◆ INSTRUCTIONS TO FOLLOW:
Nothing but the lines from the one containing "U19: NAND 74HC00" through the last line of the records below should be copied, exactly and without pictures.
□ □ □
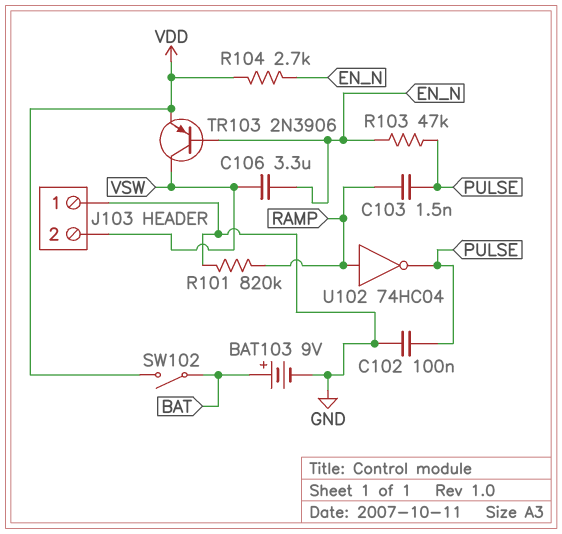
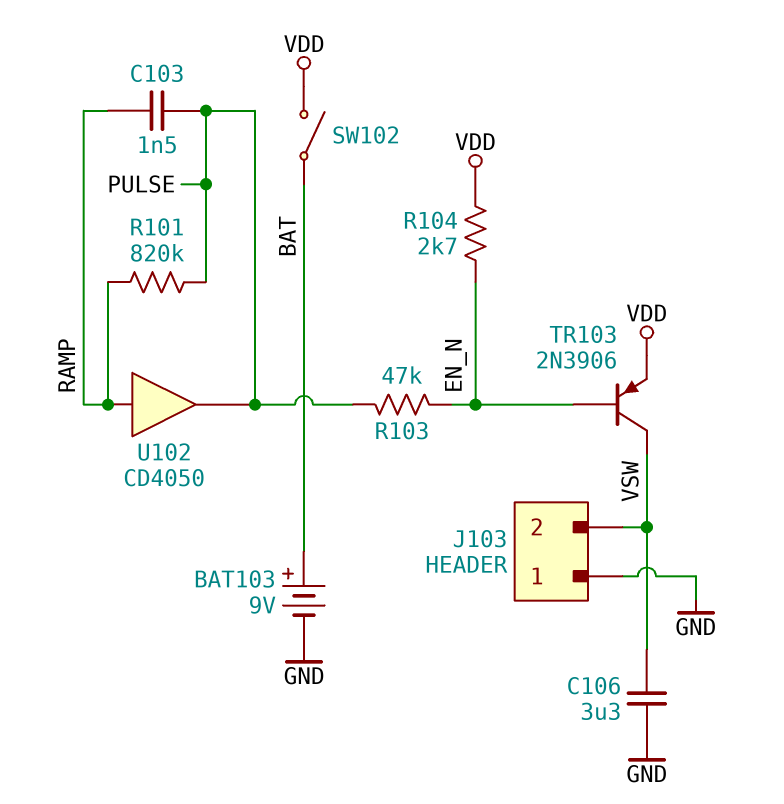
C102: 100nF (GND, PULSE) -> none
C106: 3.3uF (EN_N, VSW) -> 3.3uF (GND, VSW)
R101: 820k (GND, RAMP) -> 820k (PULSE, RAMP)
U102: NOT 74HC04 (in RAMP, out PULSE) -> buffer CD4050 (in RAMP, out PULSE)

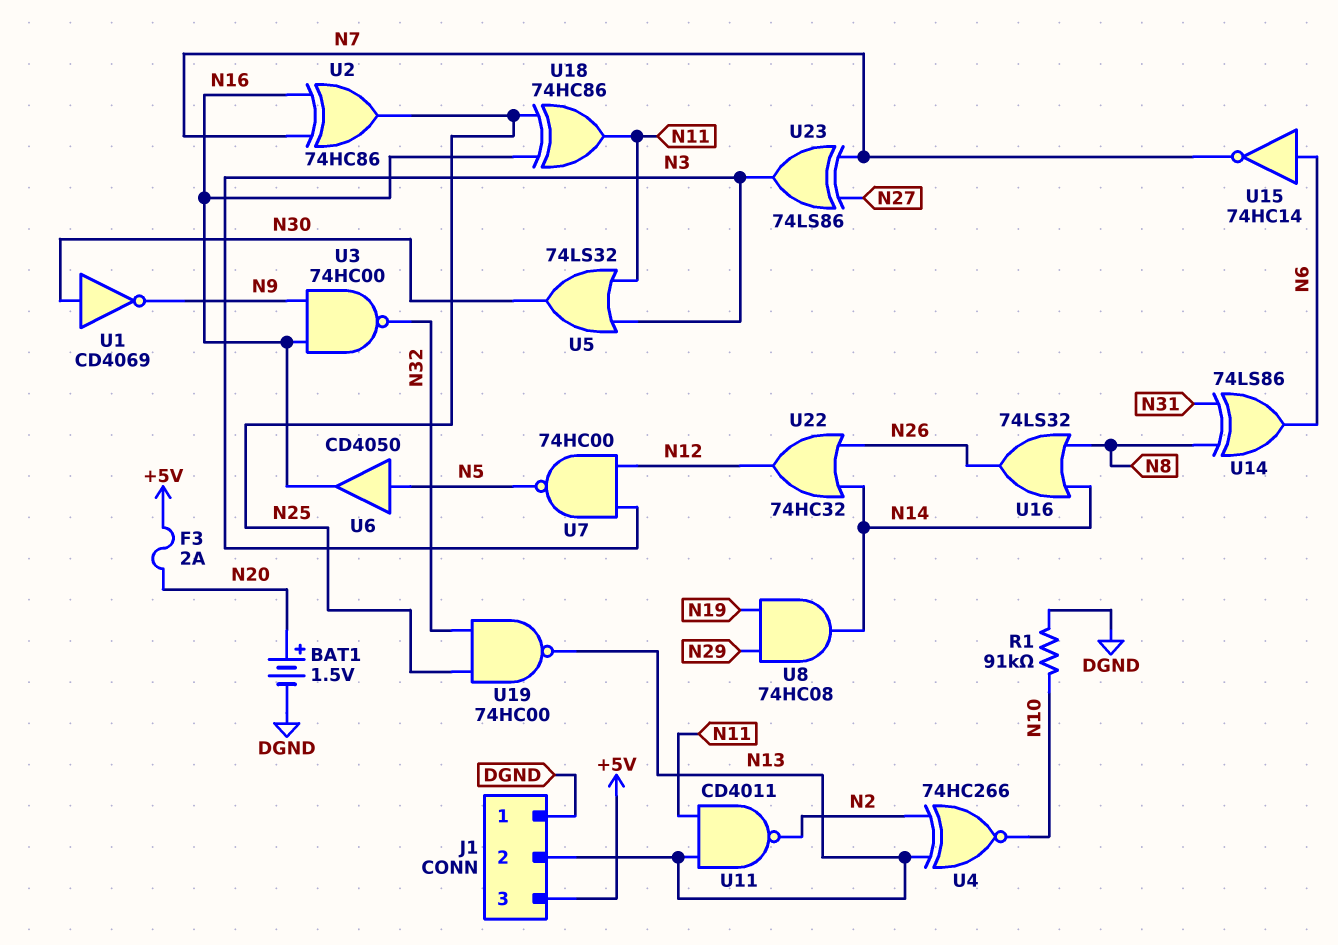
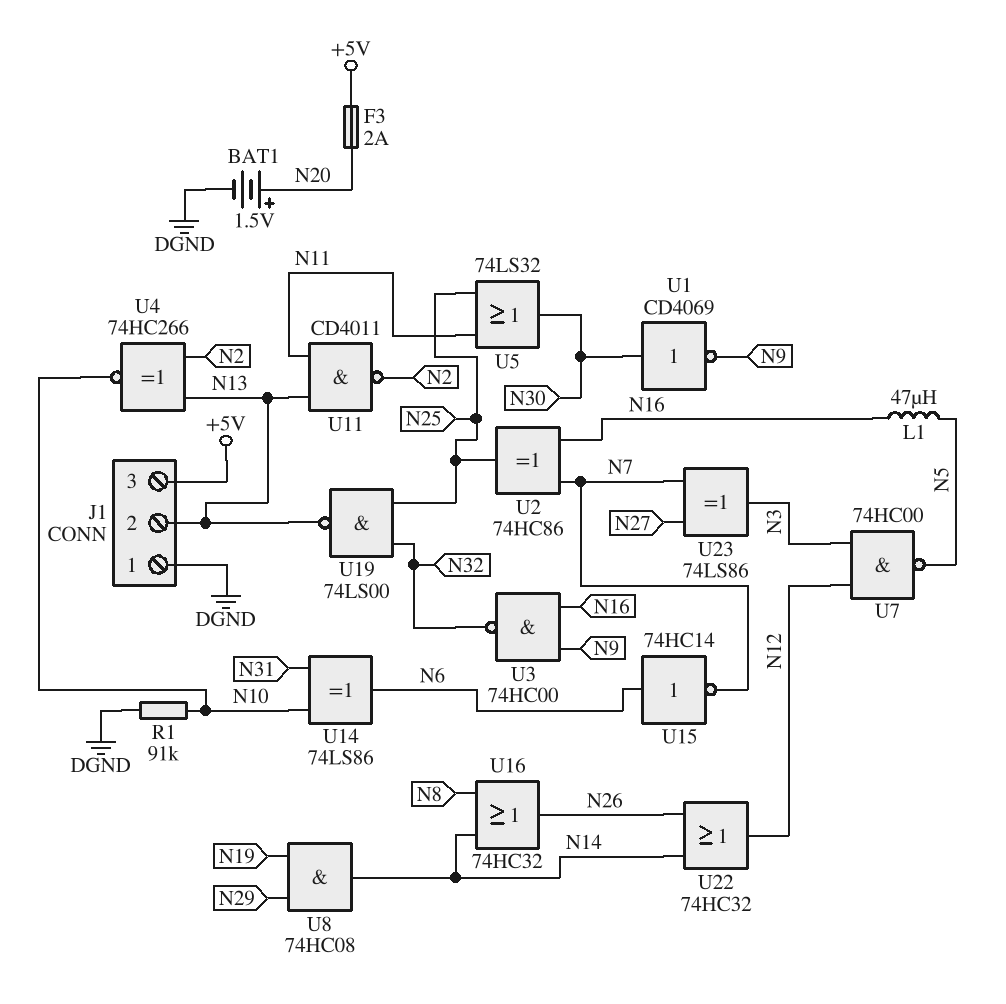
L1: none -> 47uH (N5, N16)
U5: OR 74LS32 (in N3, in N11, out N30) -> OR 74LS32 (in N11, in N25, out N30)
U6: buffer CD4050 (in N5, out N16) -> none
U14: XOR 74LS86 (in N8, in N31, out N6) -> XOR 74LS86 (in N10, in N31, out N6)
U16: OR 74LS32 (in N8, in N14, out N26) -> OR 74HC32 (in N8, in N14, out N26)
U18: XOR 74HC86 (in N16, in N25, out N11) -> none
U19: NAND 74HC00 (in N25, in N32, out N13) -> NAND 74LS00 (in N25, in N32, out N13)

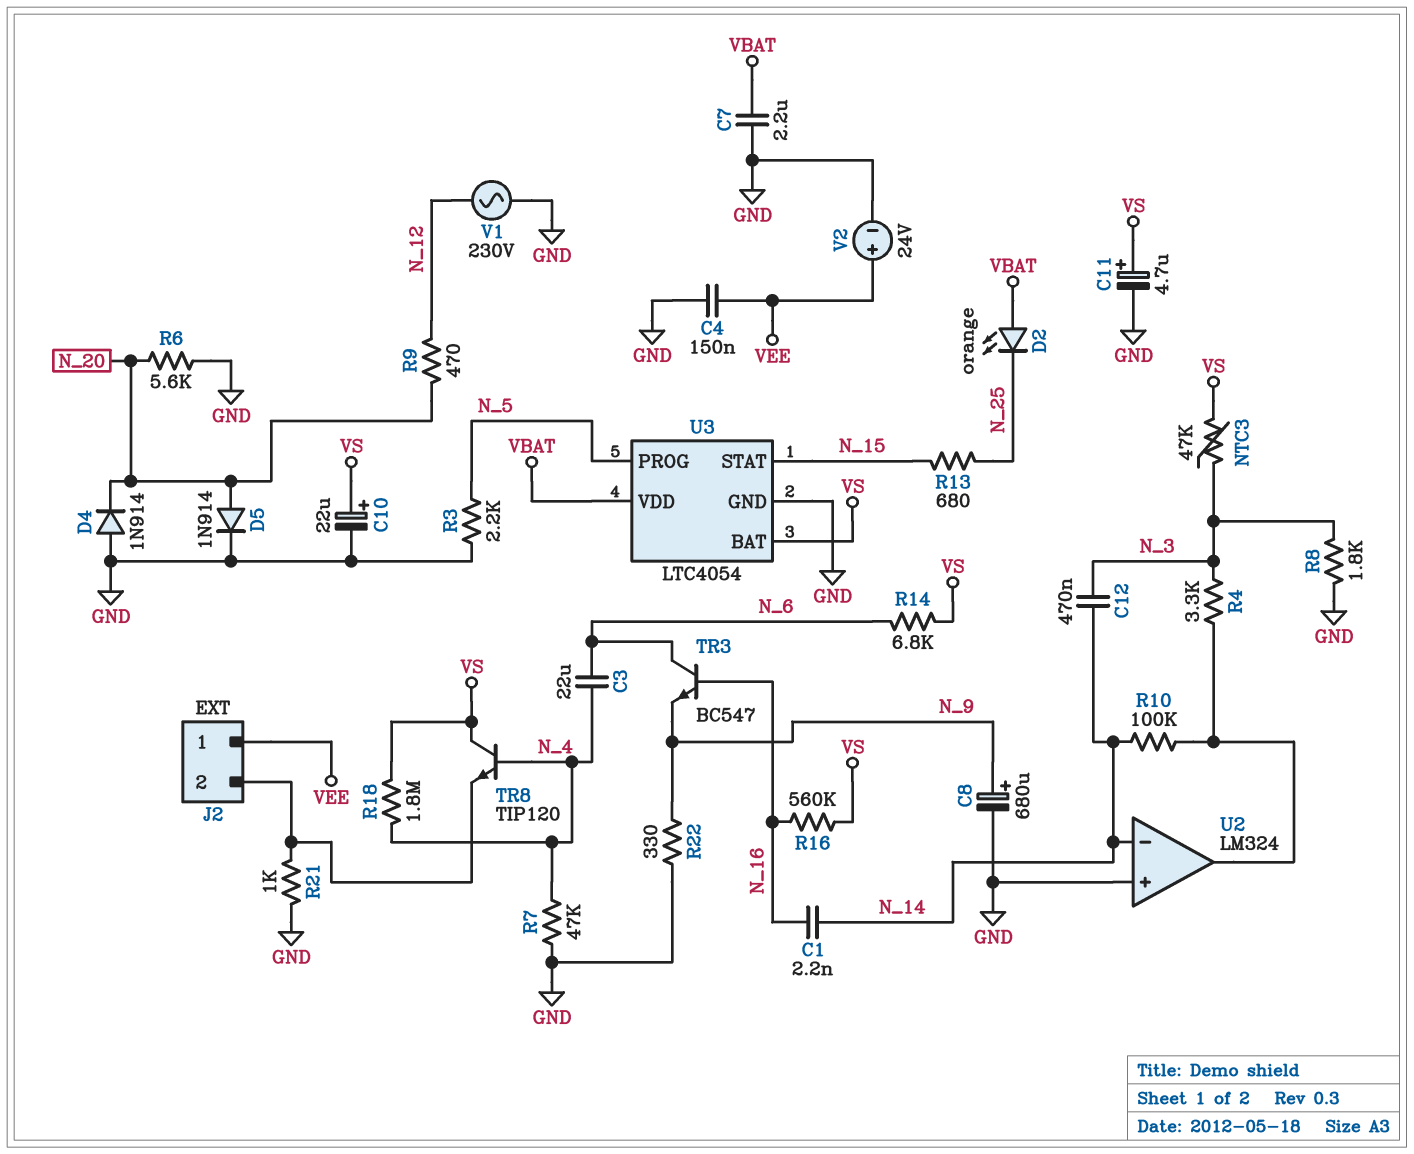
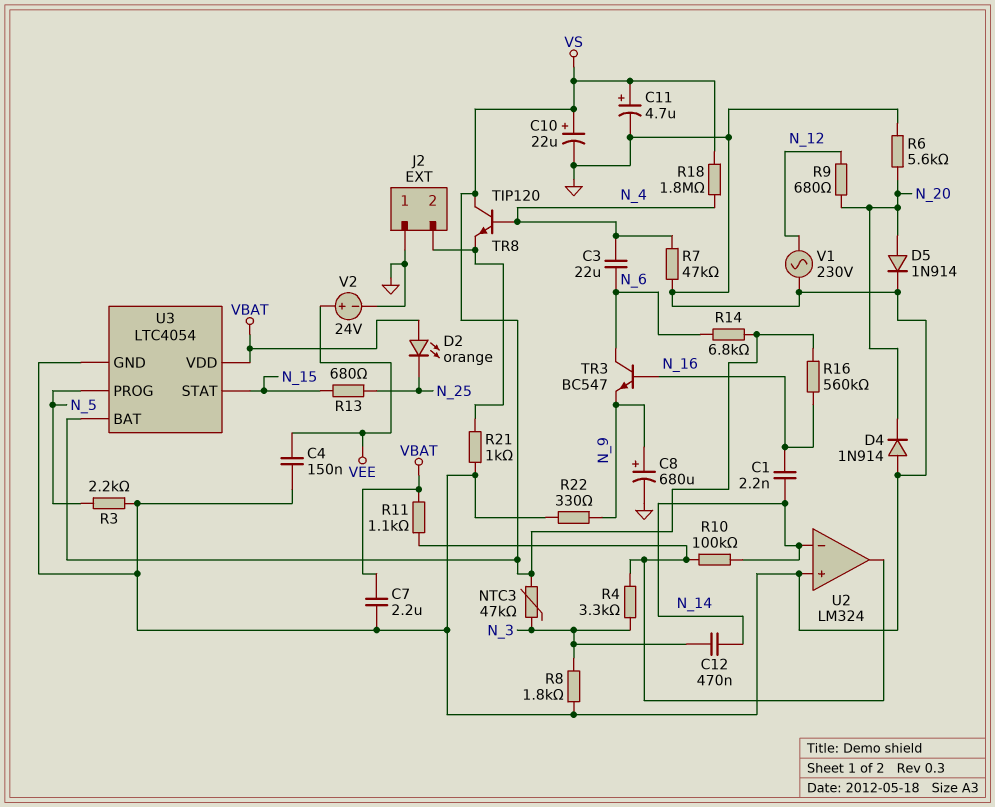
J2 pin 1: VEE -> GND
R9: 470 (N_12, N_20) -> 680 (N_12, N_20)
R11: none -> 1.1k (U2/out, VBAT)

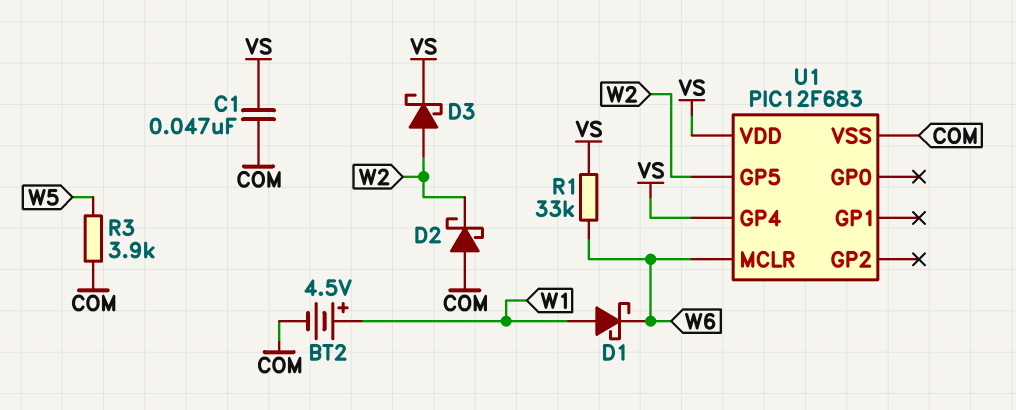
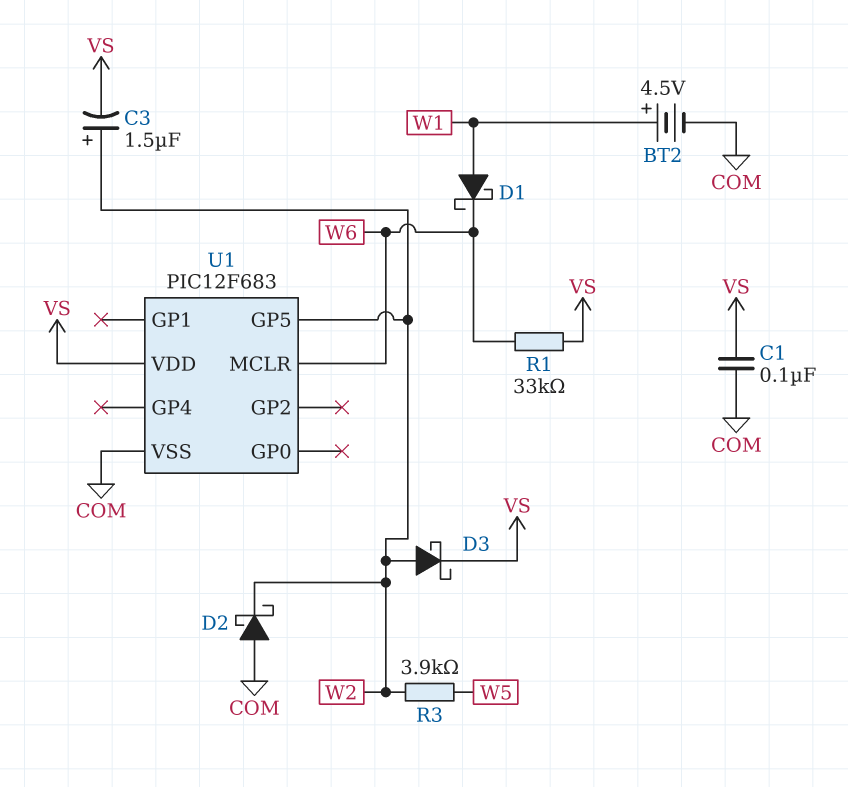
C1: 47nF (COM, VS) -> 100nF (COM, VS)
C3: none -> 1.5uF (plus W2, minus VS)
R3: 3.9k (COM, W5) -> 3.9k (W2, W5)
U1 pin GP4: VS -> none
□ □ □
◆ WRITTEN RESPONSE:
U19: NAND 74HC00 (in N25, in N32, out N13) -> NAND 74LS00 (in N25, in N32, out N13)

J2 pin 1: VEE -> GND
R9: 470 (N_12, N_20) -> 680 (N_12, N_20)
R11: none -> 1.1k (U2/out, VBAT)

C1: 47nF (COM, VS) -> 100nF (COM, VS)
C3: none -> 1.5uF (plus W2, minus VS)
R3: 3.9k (COM, W5) -> 3.9k (W2, W5)
U1 pin GP4: VS -> none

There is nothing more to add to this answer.